## Activity
Begin at the line below that has "camera: 45 degrees left, 0 degrees up" and stop after the line that has "(425, 517) = (557, 199): red". Please restate only those lines, word for word.

## Exercise materials
****************************************

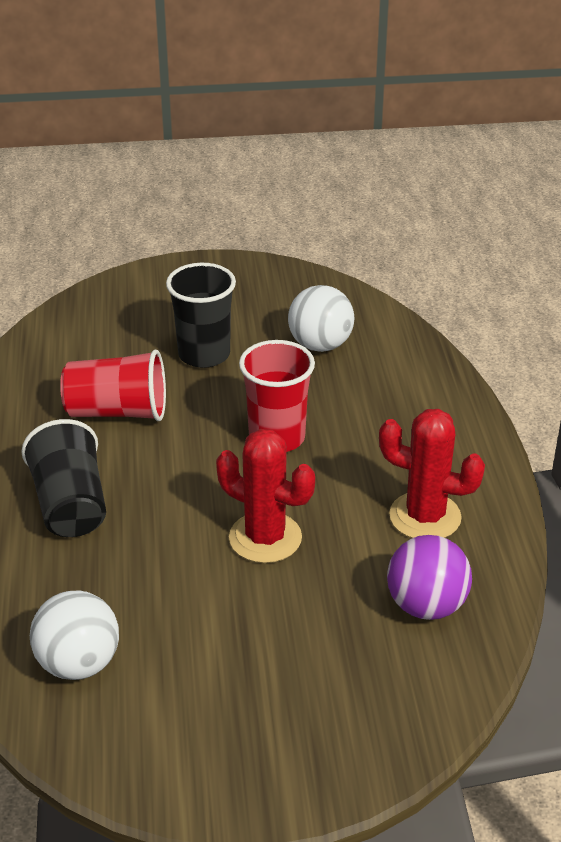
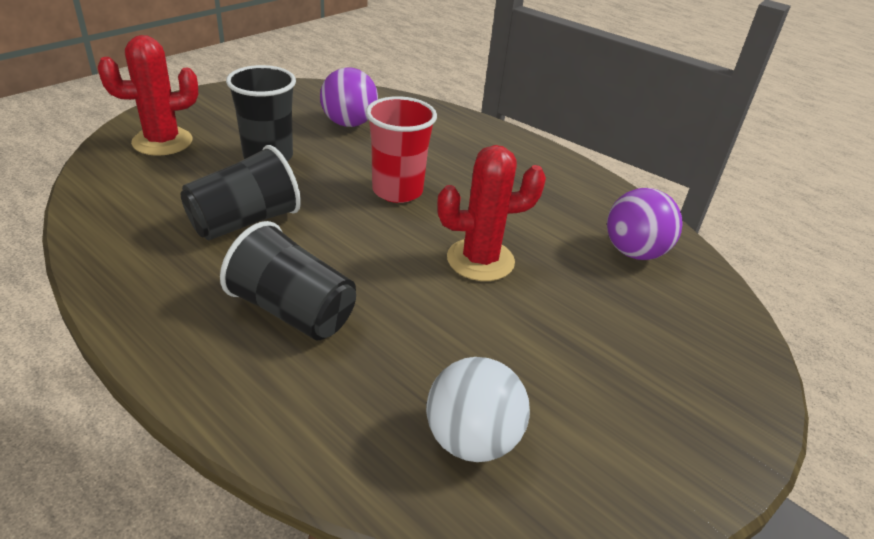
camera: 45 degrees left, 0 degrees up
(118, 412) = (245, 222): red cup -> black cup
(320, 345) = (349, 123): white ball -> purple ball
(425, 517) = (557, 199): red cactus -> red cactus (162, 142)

****************************************

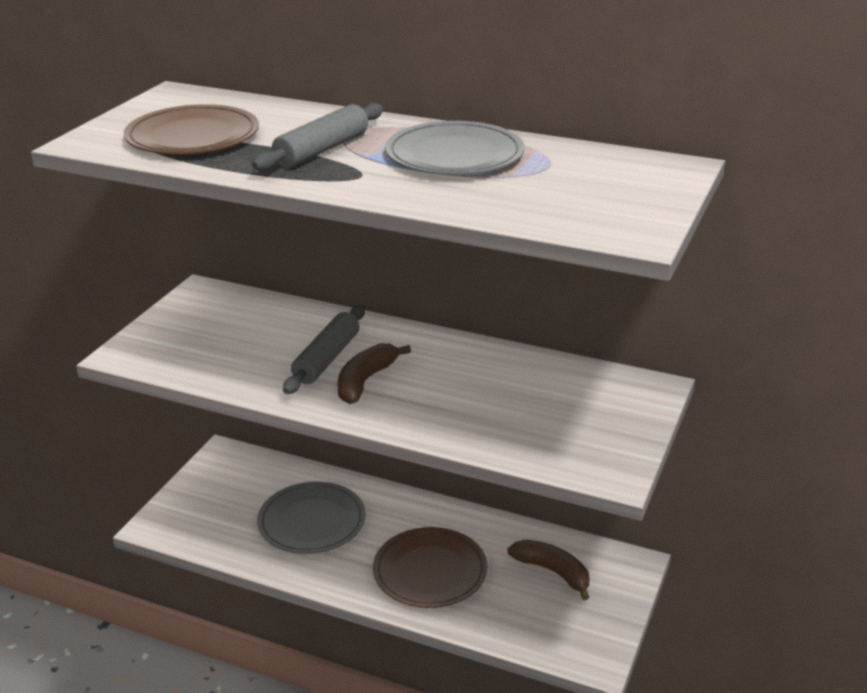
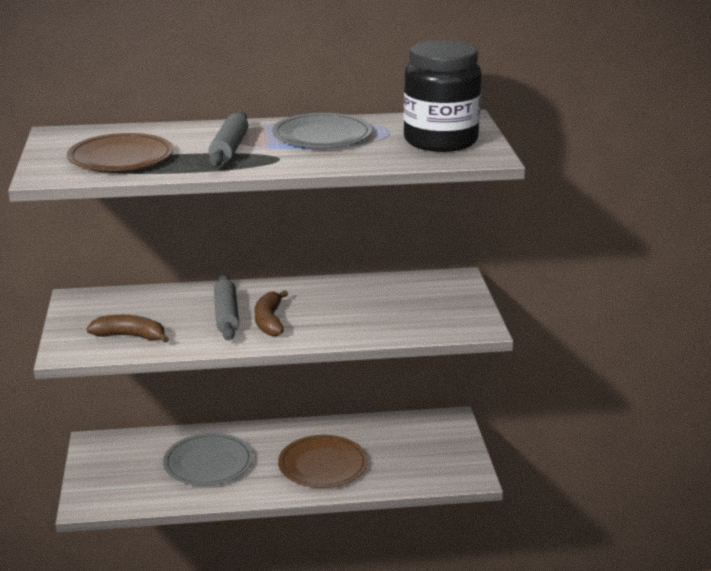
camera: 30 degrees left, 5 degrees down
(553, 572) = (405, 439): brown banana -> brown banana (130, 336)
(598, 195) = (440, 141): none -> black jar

****************************************

## Solution to the exercise
camera: 45 degrees left, 0 degrees up
(118, 412) = (245, 222): red cup -> black cup
(320, 345) = (349, 123): white ball -> purple ball
(425, 517) = (557, 199): red cactus -> red cactus (162, 142)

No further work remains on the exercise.